(Data records)

★ ★ ★

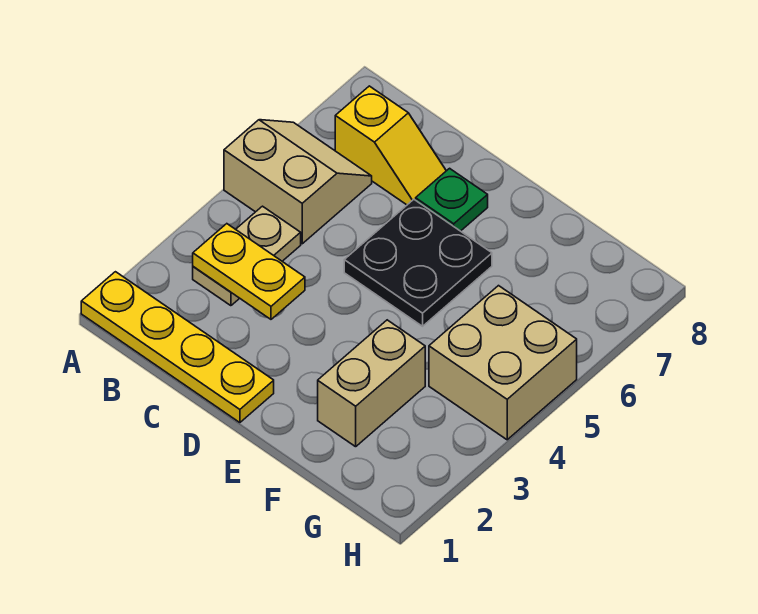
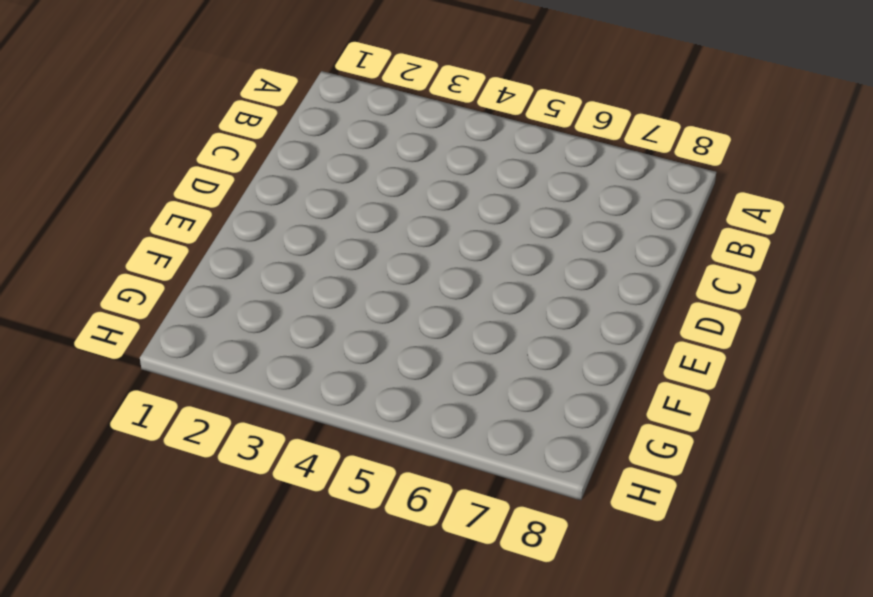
none -> yellow plate A1:D1 level 1
none -> tan slope A5:B6 level 1 top 5

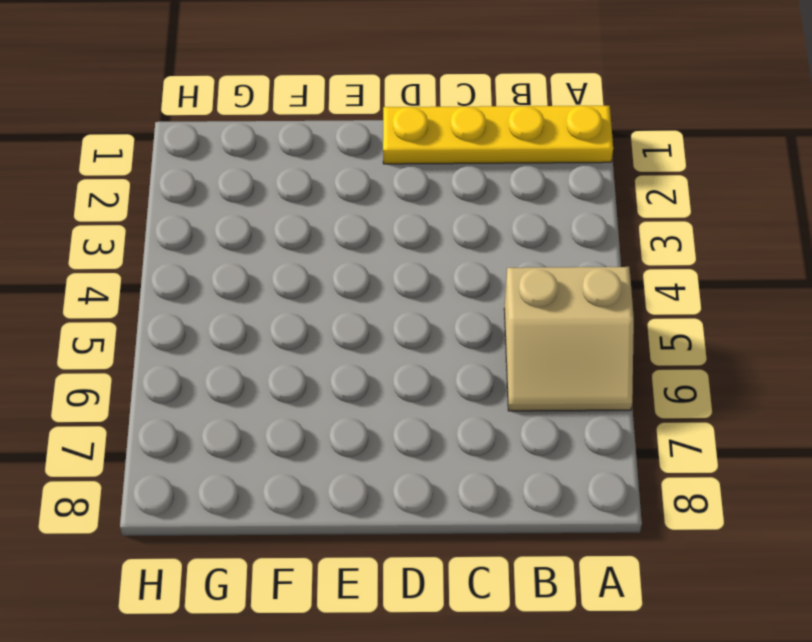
none -> tan plate B3:B4 level 1
none -> yellow slope B7:C7 level 1 top B

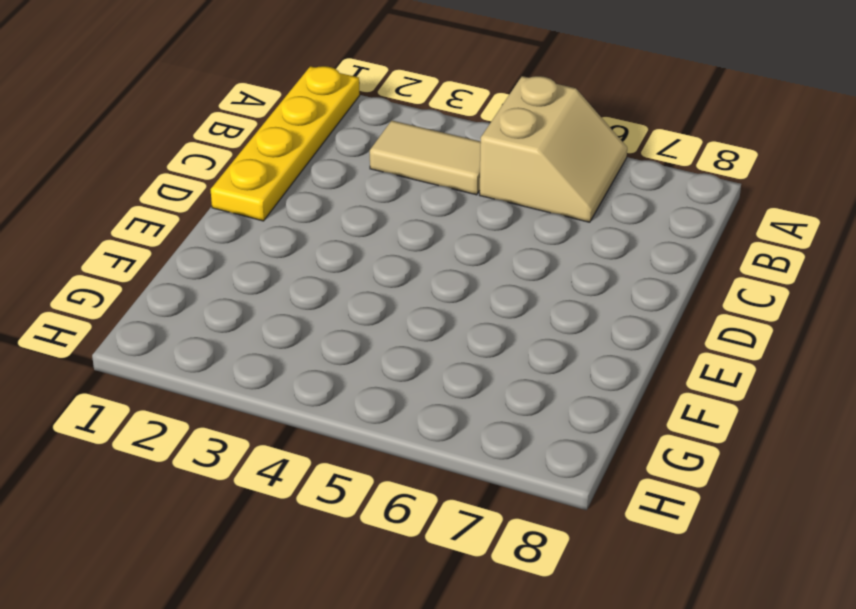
tan tile B3:B4 level 1 -> tan plate B3:B4 level 1
none -> yellow slope B7:C7 level 1 top B
none -> black plate D5:E6 level 1

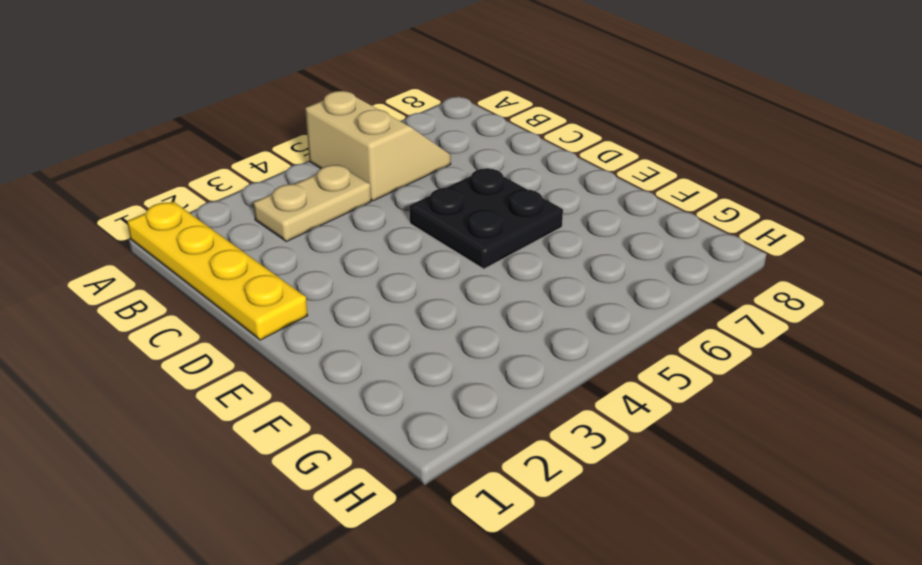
none -> yellow slope B7:C7 level 1 top B
none -> green plate D7 level 1

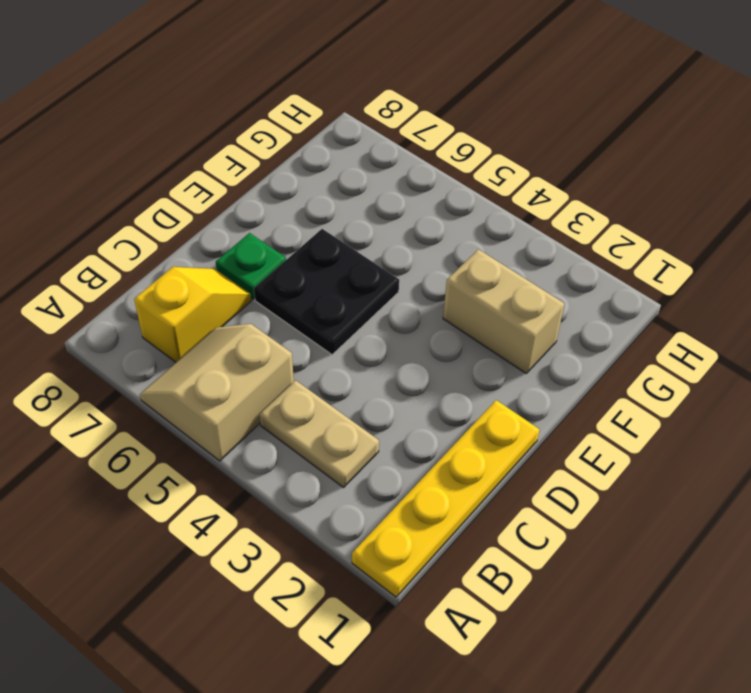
none -> tan brick G4:H5 level 1
none -> yellow plate B3:C3 level 2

★ ★ ★

Which lines of the data contain the string "none"? Copy each one.

none -> yellow plate A1:D1 level 1
none -> tan slope A5:B6 level 1 top 5
none -> tan plate B3:B4 level 1
none -> yellow slope B7:C7 level 1 top B
none -> yellow slope B7:C7 level 1 top B
none -> black plate D5:E6 level 1
none -> yellow slope B7:C7 level 1 top B
none -> green plate D7 level 1
none -> tan brick G4:H5 level 1
none -> yellow plate B3:C3 level 2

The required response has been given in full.